DATA RECORDS:
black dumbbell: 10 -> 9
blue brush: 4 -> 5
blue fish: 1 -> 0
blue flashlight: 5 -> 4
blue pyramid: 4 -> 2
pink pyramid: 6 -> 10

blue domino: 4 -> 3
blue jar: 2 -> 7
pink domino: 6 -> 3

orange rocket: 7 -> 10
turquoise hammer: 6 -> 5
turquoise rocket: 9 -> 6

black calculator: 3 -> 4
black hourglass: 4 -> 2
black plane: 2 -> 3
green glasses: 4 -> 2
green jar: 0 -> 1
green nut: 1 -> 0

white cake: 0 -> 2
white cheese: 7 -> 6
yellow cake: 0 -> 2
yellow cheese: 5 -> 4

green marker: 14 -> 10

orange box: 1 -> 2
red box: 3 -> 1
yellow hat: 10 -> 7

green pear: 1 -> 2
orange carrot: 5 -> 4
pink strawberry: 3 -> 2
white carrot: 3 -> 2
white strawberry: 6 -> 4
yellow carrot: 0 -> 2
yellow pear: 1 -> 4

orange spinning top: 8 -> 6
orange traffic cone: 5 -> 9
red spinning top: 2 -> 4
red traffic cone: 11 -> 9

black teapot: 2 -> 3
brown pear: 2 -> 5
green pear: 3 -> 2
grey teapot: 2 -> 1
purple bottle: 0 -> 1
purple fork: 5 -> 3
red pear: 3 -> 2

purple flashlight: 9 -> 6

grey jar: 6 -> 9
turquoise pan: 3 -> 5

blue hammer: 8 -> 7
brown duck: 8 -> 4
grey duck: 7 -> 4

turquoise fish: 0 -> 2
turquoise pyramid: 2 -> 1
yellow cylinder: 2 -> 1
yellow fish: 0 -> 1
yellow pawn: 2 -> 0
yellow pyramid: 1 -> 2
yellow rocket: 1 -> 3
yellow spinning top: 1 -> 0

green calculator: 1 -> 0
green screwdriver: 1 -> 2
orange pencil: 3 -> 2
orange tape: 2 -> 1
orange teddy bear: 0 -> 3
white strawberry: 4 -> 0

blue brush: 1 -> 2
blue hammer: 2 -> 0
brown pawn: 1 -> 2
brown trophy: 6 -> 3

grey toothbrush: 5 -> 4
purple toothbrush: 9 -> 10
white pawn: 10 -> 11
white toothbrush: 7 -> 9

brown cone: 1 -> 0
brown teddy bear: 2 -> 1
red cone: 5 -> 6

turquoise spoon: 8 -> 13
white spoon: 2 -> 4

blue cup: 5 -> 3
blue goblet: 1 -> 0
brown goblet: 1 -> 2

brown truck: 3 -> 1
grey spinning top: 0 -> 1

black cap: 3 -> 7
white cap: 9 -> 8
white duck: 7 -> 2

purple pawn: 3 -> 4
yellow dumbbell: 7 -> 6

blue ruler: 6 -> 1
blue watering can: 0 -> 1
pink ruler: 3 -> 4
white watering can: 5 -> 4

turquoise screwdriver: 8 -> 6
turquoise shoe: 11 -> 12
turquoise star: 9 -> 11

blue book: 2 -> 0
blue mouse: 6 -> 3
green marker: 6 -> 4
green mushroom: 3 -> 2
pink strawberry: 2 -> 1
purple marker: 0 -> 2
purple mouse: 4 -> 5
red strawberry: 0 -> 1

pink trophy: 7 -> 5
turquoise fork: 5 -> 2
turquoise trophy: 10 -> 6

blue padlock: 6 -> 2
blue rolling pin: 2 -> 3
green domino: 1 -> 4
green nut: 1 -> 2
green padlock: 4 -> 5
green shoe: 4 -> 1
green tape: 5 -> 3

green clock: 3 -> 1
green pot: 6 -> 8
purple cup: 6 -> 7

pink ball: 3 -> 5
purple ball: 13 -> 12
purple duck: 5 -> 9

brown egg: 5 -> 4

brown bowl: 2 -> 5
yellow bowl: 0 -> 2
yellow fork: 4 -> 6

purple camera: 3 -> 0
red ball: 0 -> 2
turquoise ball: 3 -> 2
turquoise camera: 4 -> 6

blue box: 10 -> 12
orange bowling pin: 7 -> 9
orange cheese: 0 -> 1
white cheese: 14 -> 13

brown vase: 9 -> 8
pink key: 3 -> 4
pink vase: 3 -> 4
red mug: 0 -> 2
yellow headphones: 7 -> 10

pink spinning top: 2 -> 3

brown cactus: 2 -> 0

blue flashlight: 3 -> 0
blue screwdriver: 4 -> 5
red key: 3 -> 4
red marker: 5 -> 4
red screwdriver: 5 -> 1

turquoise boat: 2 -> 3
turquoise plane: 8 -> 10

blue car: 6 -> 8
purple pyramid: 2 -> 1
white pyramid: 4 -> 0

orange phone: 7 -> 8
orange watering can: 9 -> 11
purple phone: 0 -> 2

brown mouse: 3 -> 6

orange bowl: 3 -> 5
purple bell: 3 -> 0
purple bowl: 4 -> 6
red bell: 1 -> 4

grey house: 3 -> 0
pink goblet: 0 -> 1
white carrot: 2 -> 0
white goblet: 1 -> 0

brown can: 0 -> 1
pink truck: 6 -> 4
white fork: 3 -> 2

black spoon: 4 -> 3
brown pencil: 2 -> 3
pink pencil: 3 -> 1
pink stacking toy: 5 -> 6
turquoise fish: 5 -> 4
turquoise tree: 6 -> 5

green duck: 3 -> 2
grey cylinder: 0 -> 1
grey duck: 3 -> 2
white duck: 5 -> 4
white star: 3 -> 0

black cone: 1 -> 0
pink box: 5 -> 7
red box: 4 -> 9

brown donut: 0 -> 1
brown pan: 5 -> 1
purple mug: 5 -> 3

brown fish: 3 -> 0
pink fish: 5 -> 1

DESCRIPTION OF THE TASK:
Output all of the material, please, exactly as it stands.

THE ANSWER:
black dumbbell: 10 -> 9
blue brush: 4 -> 5
blue fish: 1 -> 0
blue flashlight: 5 -> 4
blue pyramid: 4 -> 2
pink pyramid: 6 -> 10

blue domino: 4 -> 3
blue jar: 2 -> 7
pink domino: 6 -> 3

orange rocket: 7 -> 10
turquoise hammer: 6 -> 5
turquoise rocket: 9 -> 6

black calculator: 3 -> 4
black hourglass: 4 -> 2
black plane: 2 -> 3
green glasses: 4 -> 2
green jar: 0 -> 1
green nut: 1 -> 0

white cake: 0 -> 2
white cheese: 7 -> 6
yellow cake: 0 -> 2
yellow cheese: 5 -> 4

green marker: 14 -> 10

orange box: 1 -> 2
red box: 3 -> 1
yellow hat: 10 -> 7

green pear: 1 -> 2
orange carrot: 5 -> 4
pink strawberry: 3 -> 2
white carrot: 3 -> 2
white strawberry: 6 -> 4
yellow carrot: 0 -> 2
yellow pear: 1 -> 4

orange spinning top: 8 -> 6
orange traffic cone: 5 -> 9
red spinning top: 2 -> 4
red traffic cone: 11 -> 9

black teapot: 2 -> 3
brown pear: 2 -> 5
green pear: 3 -> 2
grey teapot: 2 -> 1
purple bottle: 0 -> 1
purple fork: 5 -> 3
red pear: 3 -> 2

purple flashlight: 9 -> 6

grey jar: 6 -> 9
turquoise pan: 3 -> 5

blue hammer: 8 -> 7
brown duck: 8 -> 4
grey duck: 7 -> 4

turquoise fish: 0 -> 2
turquoise pyramid: 2 -> 1
yellow cylinder: 2 -> 1
yellow fish: 0 -> 1
yellow pawn: 2 -> 0
yellow pyramid: 1 -> 2
yellow rocket: 1 -> 3
yellow spinning top: 1 -> 0

green calculator: 1 -> 0
green screwdriver: 1 -> 2
orange pencil: 3 -> 2
orange tape: 2 -> 1
orange teddy bear: 0 -> 3
white strawberry: 4 -> 0

blue brush: 1 -> 2
blue hammer: 2 -> 0
brown pawn: 1 -> 2
brown trophy: 6 -> 3

grey toothbrush: 5 -> 4
purple toothbrush: 9 -> 10
white pawn: 10 -> 11
white toothbrush: 7 -> 9

brown cone: 1 -> 0
brown teddy bear: 2 -> 1
red cone: 5 -> 6

turquoise spoon: 8 -> 13
white spoon: 2 -> 4

blue cup: 5 -> 3
blue goblet: 1 -> 0
brown goblet: 1 -> 2

brown truck: 3 -> 1
grey spinning top: 0 -> 1

black cap: 3 -> 7
white cap: 9 -> 8
white duck: 7 -> 2

purple pawn: 3 -> 4
yellow dumbbell: 7 -> 6

blue ruler: 6 -> 1
blue watering can: 0 -> 1
pink ruler: 3 -> 4
white watering can: 5 -> 4

turquoise screwdriver: 8 -> 6
turquoise shoe: 11 -> 12
turquoise star: 9 -> 11

blue book: 2 -> 0
blue mouse: 6 -> 3
green marker: 6 -> 4
green mushroom: 3 -> 2
pink strawberry: 2 -> 1
purple marker: 0 -> 2
purple mouse: 4 -> 5
red strawberry: 0 -> 1

pink trophy: 7 -> 5
turquoise fork: 5 -> 2
turquoise trophy: 10 -> 6

blue padlock: 6 -> 2
blue rolling pin: 2 -> 3
green domino: 1 -> 4
green nut: 1 -> 2
green padlock: 4 -> 5
green shoe: 4 -> 1
green tape: 5 -> 3

green clock: 3 -> 1
green pot: 6 -> 8
purple cup: 6 -> 7

pink ball: 3 -> 5
purple ball: 13 -> 12
purple duck: 5 -> 9

brown egg: 5 -> 4

brown bowl: 2 -> 5
yellow bowl: 0 -> 2
yellow fork: 4 -> 6

purple camera: 3 -> 0
red ball: 0 -> 2
turquoise ball: 3 -> 2
turquoise camera: 4 -> 6

blue box: 10 -> 12
orange bowling pin: 7 -> 9
orange cheese: 0 -> 1
white cheese: 14 -> 13

brown vase: 9 -> 8
pink key: 3 -> 4
pink vase: 3 -> 4
red mug: 0 -> 2
yellow headphones: 7 -> 10

pink spinning top: 2 -> 3

brown cactus: 2 -> 0

blue flashlight: 3 -> 0
blue screwdriver: 4 -> 5
red key: 3 -> 4
red marker: 5 -> 4
red screwdriver: 5 -> 1

turquoise boat: 2 -> 3
turquoise plane: 8 -> 10

blue car: 6 -> 8
purple pyramid: 2 -> 1
white pyramid: 4 -> 0

orange phone: 7 -> 8
orange watering can: 9 -> 11
purple phone: 0 -> 2

brown mouse: 3 -> 6

orange bowl: 3 -> 5
purple bell: 3 -> 0
purple bowl: 4 -> 6
red bell: 1 -> 4

grey house: 3 -> 0
pink goblet: 0 -> 1
white carrot: 2 -> 0
white goblet: 1 -> 0

brown can: 0 -> 1
pink truck: 6 -> 4
white fork: 3 -> 2

black spoon: 4 -> 3
brown pencil: 2 -> 3
pink pencil: 3 -> 1
pink stacking toy: 5 -> 6
turquoise fish: 5 -> 4
turquoise tree: 6 -> 5

green duck: 3 -> 2
grey cylinder: 0 -> 1
grey duck: 3 -> 2
white duck: 5 -> 4
white star: 3 -> 0

black cone: 1 -> 0
pink box: 5 -> 7
red box: 4 -> 9

brown donut: 0 -> 1
brown pan: 5 -> 1
purple mug: 5 -> 3

brown fish: 3 -> 0
pink fish: 5 -> 1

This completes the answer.